● REQUIREMENT:
The response must consist of the lines below from the one with "purple ruler [464,248,554,362]" through the one with "none -> orange marker [442,126,504,151]", exactly as they appear and with both ends kept.

● DATA SECTION:
---*---

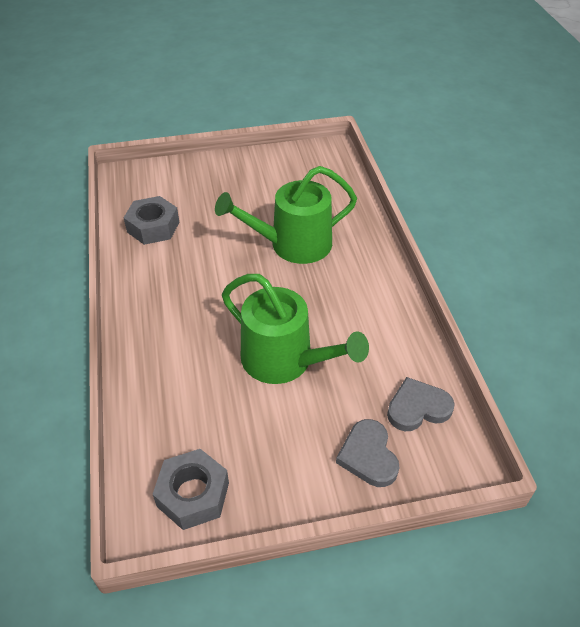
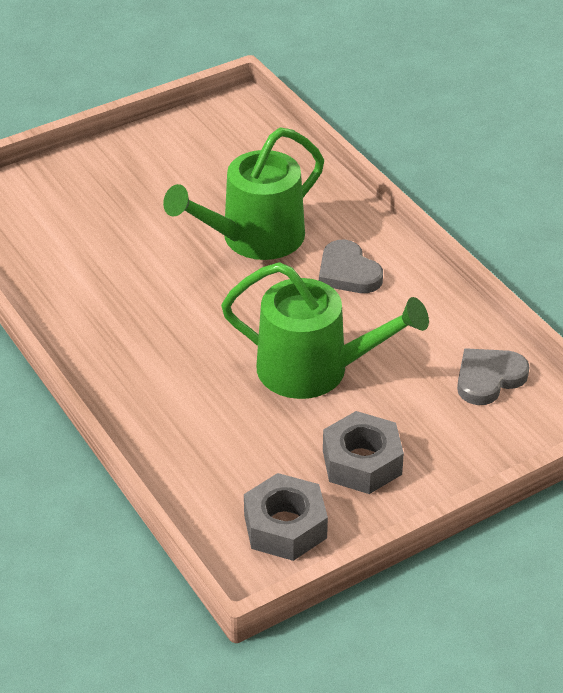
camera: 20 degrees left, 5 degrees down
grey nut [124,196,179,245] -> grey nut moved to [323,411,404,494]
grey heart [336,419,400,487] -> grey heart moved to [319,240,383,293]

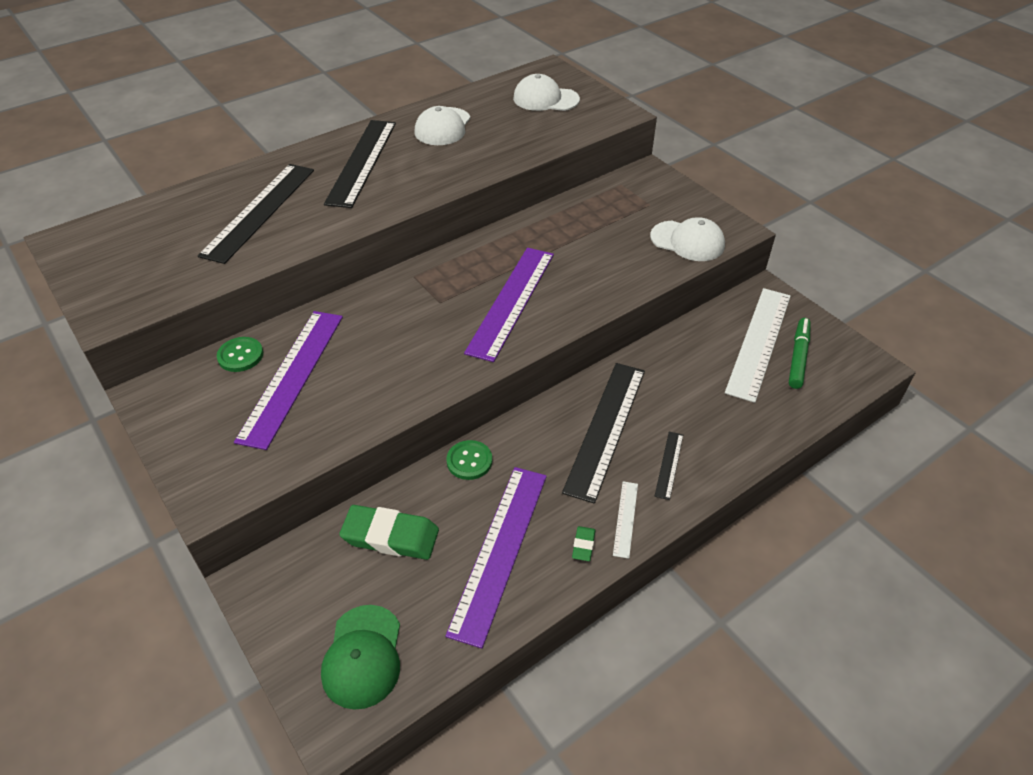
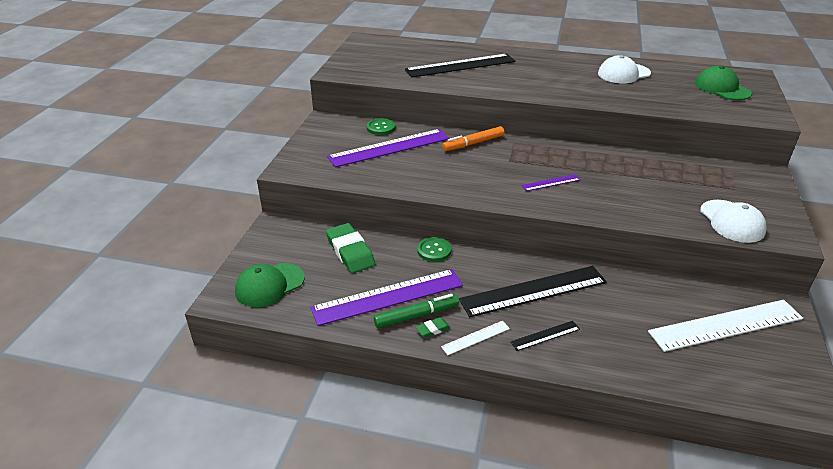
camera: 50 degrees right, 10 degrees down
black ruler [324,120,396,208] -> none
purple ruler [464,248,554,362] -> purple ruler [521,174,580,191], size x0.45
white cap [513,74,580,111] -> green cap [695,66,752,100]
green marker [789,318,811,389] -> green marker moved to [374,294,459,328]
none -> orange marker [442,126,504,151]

---*---

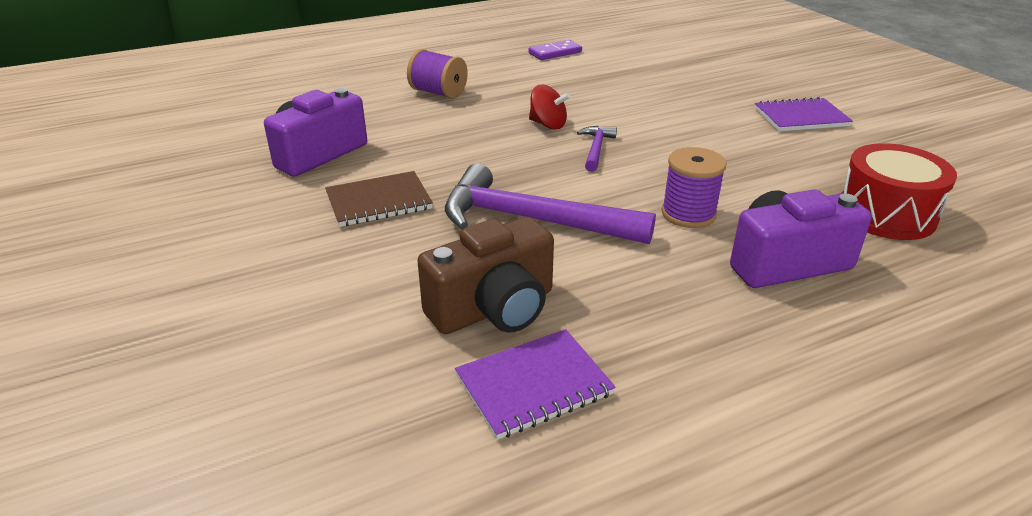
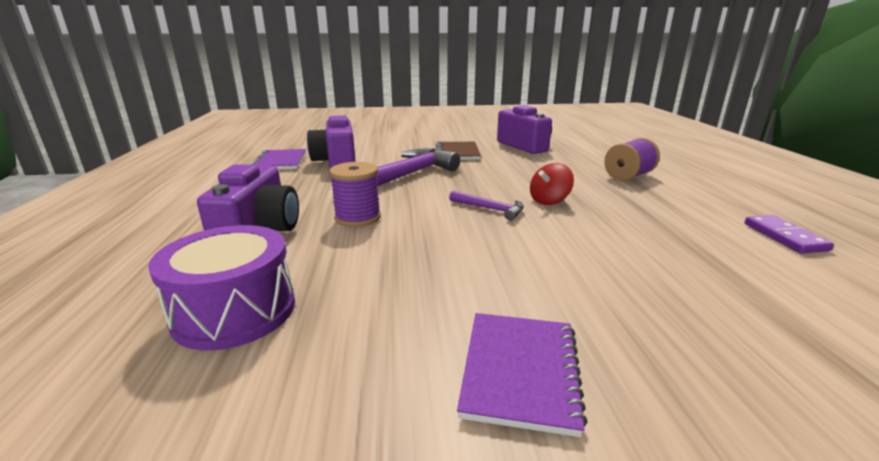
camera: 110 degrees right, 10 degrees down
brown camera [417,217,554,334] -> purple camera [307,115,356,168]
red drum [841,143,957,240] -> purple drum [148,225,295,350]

---*---

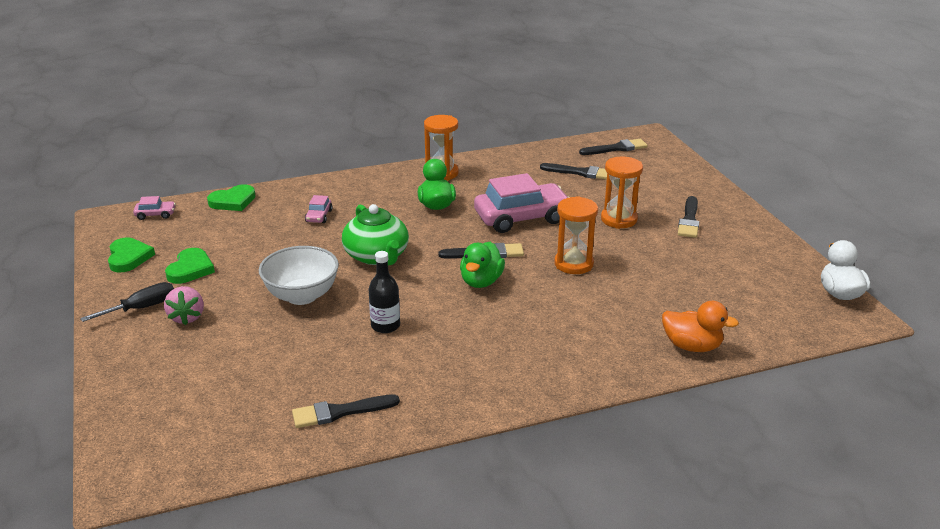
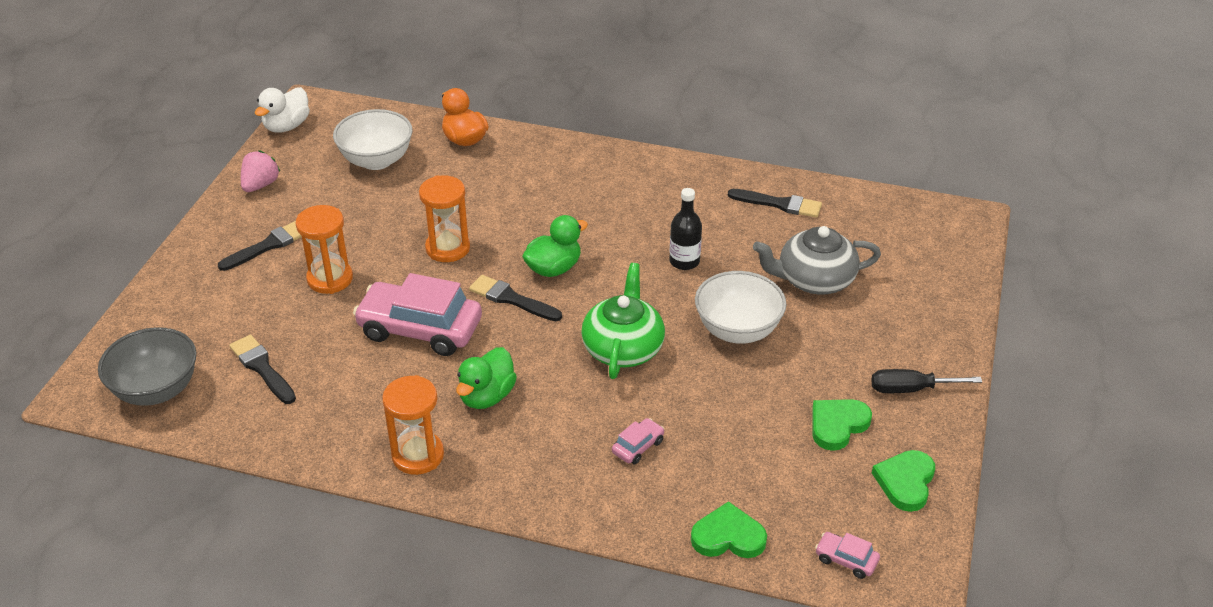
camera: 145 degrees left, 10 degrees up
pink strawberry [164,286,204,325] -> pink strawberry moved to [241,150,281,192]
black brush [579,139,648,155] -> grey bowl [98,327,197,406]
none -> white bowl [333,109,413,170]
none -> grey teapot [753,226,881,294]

---*---

● ANSWER AREA:
purple ruler [464,248,554,362] -> purple ruler [521,174,580,191], size x0.45
white cap [513,74,580,111] -> green cap [695,66,752,100]
green marker [789,318,811,389] -> green marker moved to [374,294,459,328]
none -> orange marker [442,126,504,151]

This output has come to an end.